**Records shown:**
########

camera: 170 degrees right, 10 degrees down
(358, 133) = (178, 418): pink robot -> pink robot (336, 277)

########

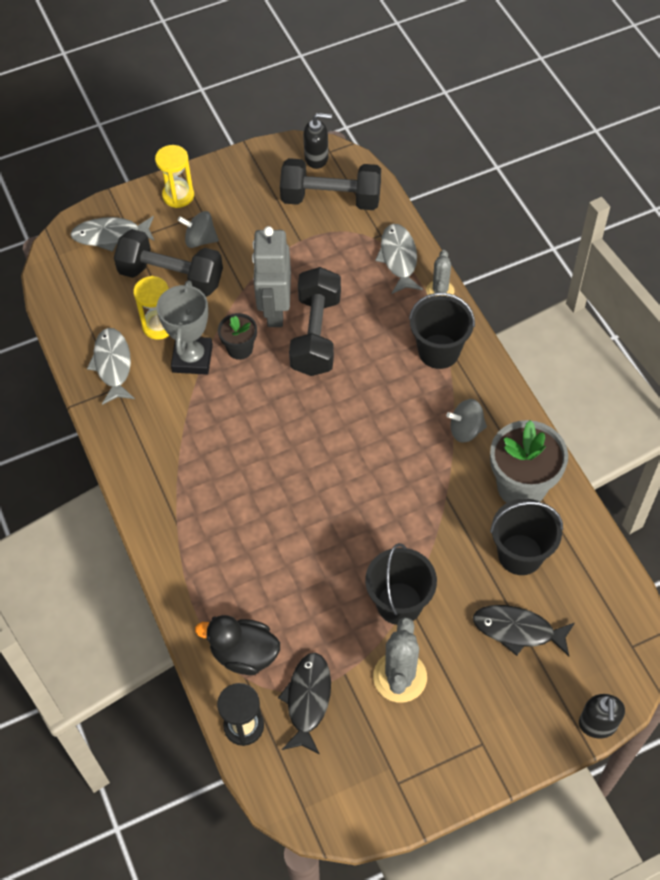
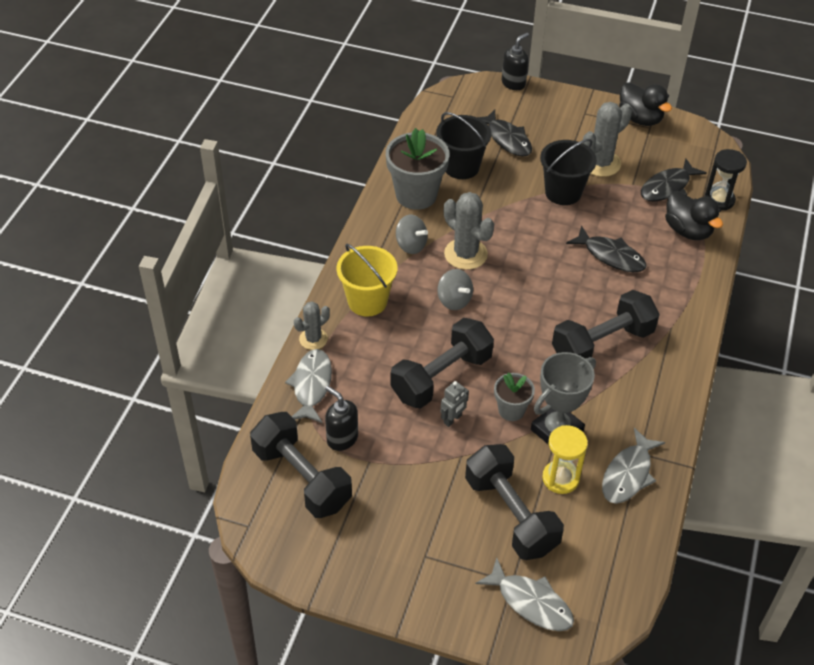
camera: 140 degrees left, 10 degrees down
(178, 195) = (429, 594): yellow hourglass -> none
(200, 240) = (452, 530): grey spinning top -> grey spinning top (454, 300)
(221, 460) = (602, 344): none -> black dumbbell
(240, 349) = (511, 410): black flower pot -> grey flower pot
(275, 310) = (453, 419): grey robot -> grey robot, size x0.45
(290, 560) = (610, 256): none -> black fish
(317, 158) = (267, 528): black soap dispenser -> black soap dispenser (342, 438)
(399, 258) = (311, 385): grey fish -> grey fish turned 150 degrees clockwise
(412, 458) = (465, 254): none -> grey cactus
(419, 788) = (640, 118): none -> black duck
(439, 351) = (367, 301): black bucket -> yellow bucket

########

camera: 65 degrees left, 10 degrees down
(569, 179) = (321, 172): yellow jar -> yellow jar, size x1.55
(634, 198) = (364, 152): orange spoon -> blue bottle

########

**Exercise directions:** Report how many lines in the listing above have the string "camera" in them; write the number only.

**Response area:** 3